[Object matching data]
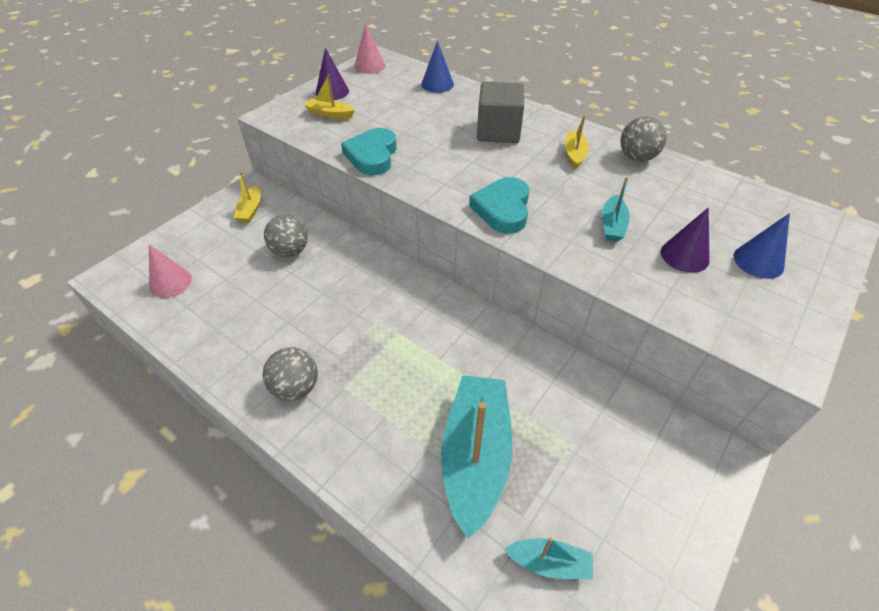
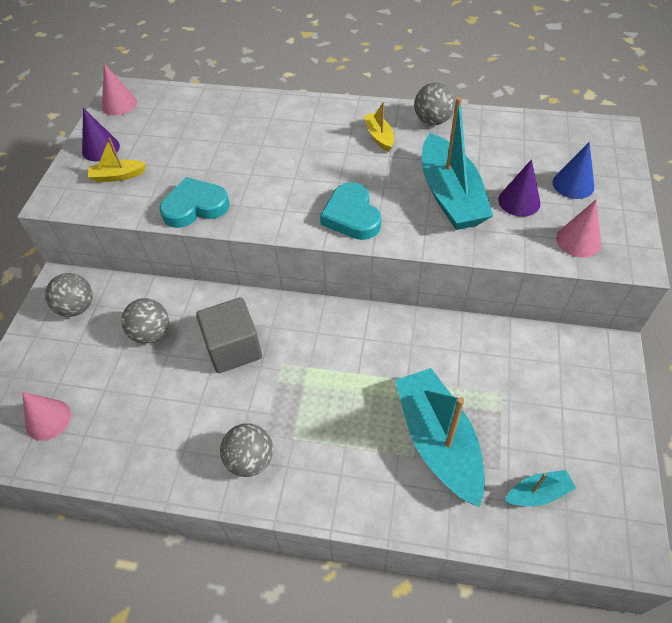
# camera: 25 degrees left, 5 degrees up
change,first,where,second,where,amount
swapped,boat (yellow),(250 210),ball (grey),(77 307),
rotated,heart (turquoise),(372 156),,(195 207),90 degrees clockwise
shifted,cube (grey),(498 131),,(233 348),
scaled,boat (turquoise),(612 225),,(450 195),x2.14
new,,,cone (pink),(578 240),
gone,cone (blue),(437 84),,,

WORK ITEM: Restate each entry word for word; pictures stay out of the copy.

SOLUTION TO THIS PROBLEM:
# camera: 25 degrees left, 5 degrees up
change,first,where,second,where,amount
swapped,boat (yellow),(250 210),ball (grey),(77 307),
rotated,heart (turquoise),(372 156),,(195 207),90 degrees clockwise
shifted,cube (grey),(498 131),,(233 348),
scaled,boat (turquoise),(612 225),,(450 195),x2.14
new,,,cone (pink),(578 240),
gone,cone (blue),(437 84),,,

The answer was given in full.